→ STORED RECORDS
____________

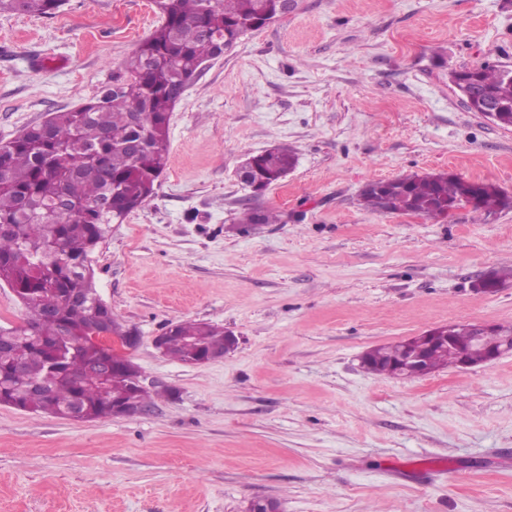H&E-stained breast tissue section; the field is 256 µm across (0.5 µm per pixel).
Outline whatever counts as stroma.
<instances>
[{"instance_id": "obj_1", "label": "stroma", "mask_w": 512, "mask_h": 512, "mask_svg": "<svg viewBox=\"0 0 512 512\" xmlns=\"http://www.w3.org/2000/svg\"><path fill=\"white\" fill-rule=\"evenodd\" d=\"M160 22L155 0L0 14V143L94 98ZM512 68V0H298L189 83L155 193L113 225L95 285L136 329L159 390L135 417L0 406V512H512V354L416 379L364 352L448 324H512V208L435 220L364 209L373 181L445 172L512 195V128L469 111L448 72ZM275 144L294 170L237 178ZM283 214L238 230L245 210ZM234 331L187 365L155 336ZM171 327L174 328V332L169 335L164 355L183 363H186L191 356L192 347L199 348V350L223 348L225 334L229 338L232 350H235L238 345V339L233 332L224 331V328L205 322L185 321ZM187 339L191 344L187 342ZM232 350L229 352L224 350L201 352L193 364L202 365L224 359V356L231 353Z\"/></svg>"}]
</instances>
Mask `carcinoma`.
Instances as JSON below:
<instances>
[{
	"label": "carcinoma",
	"instance_id": "1",
	"mask_svg": "<svg viewBox=\"0 0 512 512\" xmlns=\"http://www.w3.org/2000/svg\"><path fill=\"white\" fill-rule=\"evenodd\" d=\"M280 0H156L163 23L112 72L101 95L66 111L51 124L30 126L0 144V283L17 289L25 309L24 326L0 327V344L28 337L21 373L0 357V406L65 418L79 402L86 420L112 416V399L123 398L125 379L105 388L80 383L85 368L102 358L90 344L68 359L52 379L48 395L30 388L46 379L51 343L66 333L80 340L94 331H120L112 308L100 304L94 285L93 255L106 243L111 225L151 197L169 156L170 114L197 64L213 58L226 44L267 26ZM66 0H0V13L51 16ZM479 91L467 105L484 112L481 95L499 103L497 125L512 127V82L502 67L484 63L457 70ZM295 154L274 145L254 156L250 184L264 191L294 167ZM469 204L479 216L512 207V196L489 181L446 173L413 174L391 180L387 190L361 193V205L383 213L413 212L437 218L443 207ZM278 217L249 209L241 223L273 224ZM165 355L186 362L191 348L224 347V329L205 322L173 325ZM413 348L429 363H457L455 350L419 338ZM403 343L369 350L364 365L395 375Z\"/></svg>",
	"mask_w": 512,
	"mask_h": 512
}]
</instances>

____________

→ WRITTEN PROBLEM
Repeat the full listing above exactly, with no pictures in the copy.

→ WRITTEN ANSWER
H&E-stained breast tissue section; the field is 256 µm across (0.5 µm per pixel).
Outline whatever counts as stroma.
<instances>
[{"instance_id": "obj_1", "label": "stroma", "mask_w": 512, "mask_h": 512, "mask_svg": "<svg viewBox=\"0 0 512 512\" xmlns=\"http://www.w3.org/2000/svg\"><path fill=\"white\" fill-rule=\"evenodd\" d=\"M160 22L155 0L0 14V143L94 98ZM512 68V0H298L189 83L155 193L113 225L95 285L136 329L159 390L135 417L0 406V512H512V354L416 379L364 352L448 324H512V208L435 220L364 209L373 181L445 172L512 195V128L469 111L448 72ZM275 144L294 170L237 178ZM283 214L238 230L245 210ZM234 331L187 365L155 336ZM171 327L174 328V332L169 335L164 355L183 363H186L191 356L192 347L199 348V350L223 348L225 334L229 338L232 350H235L238 345V339L233 332L224 331V328L205 322L185 321ZM187 339L191 344L187 342ZM232 350L229 352L224 350L201 352L193 364L202 365L224 359V356L231 353Z\"/></svg>"}]
</instances>
Mask `carcinoma`.
Instances as JSON below:
<instances>
[{
	"label": "carcinoma",
	"instance_id": "1",
	"mask_svg": "<svg viewBox=\"0 0 512 512\" xmlns=\"http://www.w3.org/2000/svg\"><path fill=\"white\" fill-rule=\"evenodd\" d=\"M280 0H156L163 23L112 72L101 95L66 111L51 124L30 126L0 144V283L17 289L25 309L24 326L0 327V344L28 337L21 373L0 357V406L65 418L79 402L86 420L112 416V399L123 398L125 379L105 388L80 383L85 368L102 358L90 344L68 359L52 379L48 395L30 388L46 379L51 343L66 333L80 340L94 331H120L112 308L100 304L94 285L93 255L106 243L111 225L151 197L169 156L170 114L197 64L213 58L226 44L267 26ZM66 0H0V13L51 16ZM479 91L467 105L484 112L481 95L499 103L497 125L512 127V82L502 67L484 63L457 70ZM295 154L274 145L254 156L250 184L264 191L294 167ZM469 204L479 216L512 207V196L489 181L446 173L413 174L391 180L387 190L361 193V205L383 213L413 212L437 218L443 207ZM278 217L249 209L241 223L273 224ZM165 355L186 362L191 348L224 347V329L205 322L173 325ZM413 348L429 363H457L455 350L419 338ZM403 343L369 350L364 365L395 375Z\"/></svg>",
	"mask_w": 512,
	"mask_h": 512
}]
</instances>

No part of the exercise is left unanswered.